Segment Start: LISTED RECORDS
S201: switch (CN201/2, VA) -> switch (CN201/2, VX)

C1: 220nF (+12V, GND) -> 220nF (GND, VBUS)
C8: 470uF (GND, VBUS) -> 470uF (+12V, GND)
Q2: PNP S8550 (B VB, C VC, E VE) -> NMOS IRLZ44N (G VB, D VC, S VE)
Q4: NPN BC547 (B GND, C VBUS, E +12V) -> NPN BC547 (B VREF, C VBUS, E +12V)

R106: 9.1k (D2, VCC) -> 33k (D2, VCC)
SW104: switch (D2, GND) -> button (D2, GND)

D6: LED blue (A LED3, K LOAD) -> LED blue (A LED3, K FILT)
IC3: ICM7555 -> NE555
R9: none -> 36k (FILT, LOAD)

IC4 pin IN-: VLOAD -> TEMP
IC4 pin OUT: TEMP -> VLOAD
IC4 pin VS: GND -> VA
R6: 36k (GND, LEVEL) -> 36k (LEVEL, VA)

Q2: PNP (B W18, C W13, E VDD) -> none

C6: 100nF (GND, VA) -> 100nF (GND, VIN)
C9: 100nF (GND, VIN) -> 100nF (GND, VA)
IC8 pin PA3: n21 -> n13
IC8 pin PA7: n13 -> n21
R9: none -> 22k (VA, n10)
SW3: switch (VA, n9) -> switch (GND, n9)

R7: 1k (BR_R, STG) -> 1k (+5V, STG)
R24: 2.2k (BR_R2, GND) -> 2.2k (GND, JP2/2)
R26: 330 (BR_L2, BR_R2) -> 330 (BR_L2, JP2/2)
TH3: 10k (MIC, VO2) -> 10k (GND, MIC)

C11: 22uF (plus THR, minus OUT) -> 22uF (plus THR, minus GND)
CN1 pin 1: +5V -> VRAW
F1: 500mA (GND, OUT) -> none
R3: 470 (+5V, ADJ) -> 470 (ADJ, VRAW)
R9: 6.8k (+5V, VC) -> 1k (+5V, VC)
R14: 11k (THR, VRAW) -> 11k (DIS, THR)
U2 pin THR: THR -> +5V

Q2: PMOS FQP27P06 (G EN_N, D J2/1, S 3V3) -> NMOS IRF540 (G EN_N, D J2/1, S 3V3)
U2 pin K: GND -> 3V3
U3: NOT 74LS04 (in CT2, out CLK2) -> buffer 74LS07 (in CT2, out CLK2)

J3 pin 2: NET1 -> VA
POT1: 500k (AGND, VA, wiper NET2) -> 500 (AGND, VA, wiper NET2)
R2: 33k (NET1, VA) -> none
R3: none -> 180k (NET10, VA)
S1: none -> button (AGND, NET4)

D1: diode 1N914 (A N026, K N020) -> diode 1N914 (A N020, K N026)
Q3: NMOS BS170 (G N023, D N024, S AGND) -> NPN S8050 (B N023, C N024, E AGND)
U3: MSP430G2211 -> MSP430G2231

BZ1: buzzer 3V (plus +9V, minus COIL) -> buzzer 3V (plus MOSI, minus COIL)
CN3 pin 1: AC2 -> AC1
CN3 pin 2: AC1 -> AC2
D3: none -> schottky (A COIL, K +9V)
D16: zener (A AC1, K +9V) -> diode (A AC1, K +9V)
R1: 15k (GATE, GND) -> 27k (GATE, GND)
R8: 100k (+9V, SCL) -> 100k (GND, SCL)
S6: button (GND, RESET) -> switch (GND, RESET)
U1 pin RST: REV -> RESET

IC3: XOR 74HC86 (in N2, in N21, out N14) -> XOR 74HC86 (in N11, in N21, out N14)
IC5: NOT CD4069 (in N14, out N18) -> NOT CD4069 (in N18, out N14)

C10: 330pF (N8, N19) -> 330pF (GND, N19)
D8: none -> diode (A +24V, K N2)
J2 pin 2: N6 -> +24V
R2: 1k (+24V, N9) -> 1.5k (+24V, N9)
Segment End: LISTED RECORDS
**PROBLEM TO WORK ON**
Among the records above, only the lines between the line holding "R3: none -> 180k (NET10, VA)" and the line holding "U1 pin RST: REV -> RESET", inclusive, are to be output, exactly as written.

**THE COMPLETED TASK**
R3: none -> 180k (NET10, VA)
S1: none -> button (AGND, NET4)

D1: diode 1N914 (A N026, K N020) -> diode 1N914 (A N020, K N026)
Q3: NMOS BS170 (G N023, D N024, S AGND) -> NPN S8050 (B N023, C N024, E AGND)
U3: MSP430G2211 -> MSP430G2231

BZ1: buzzer 3V (plus +9V, minus COIL) -> buzzer 3V (plus MOSI, minus COIL)
CN3 pin 1: AC2 -> AC1
CN3 pin 2: AC1 -> AC2
D3: none -> schottky (A COIL, K +9V)
D16: zener (A AC1, K +9V) -> diode (A AC1, K +9V)
R1: 15k (GATE, GND) -> 27k (GATE, GND)
R8: 100k (+9V, SCL) -> 100k (GND, SCL)
S6: button (GND, RESET) -> switch (GND, RESET)
U1 pin RST: REV -> RESET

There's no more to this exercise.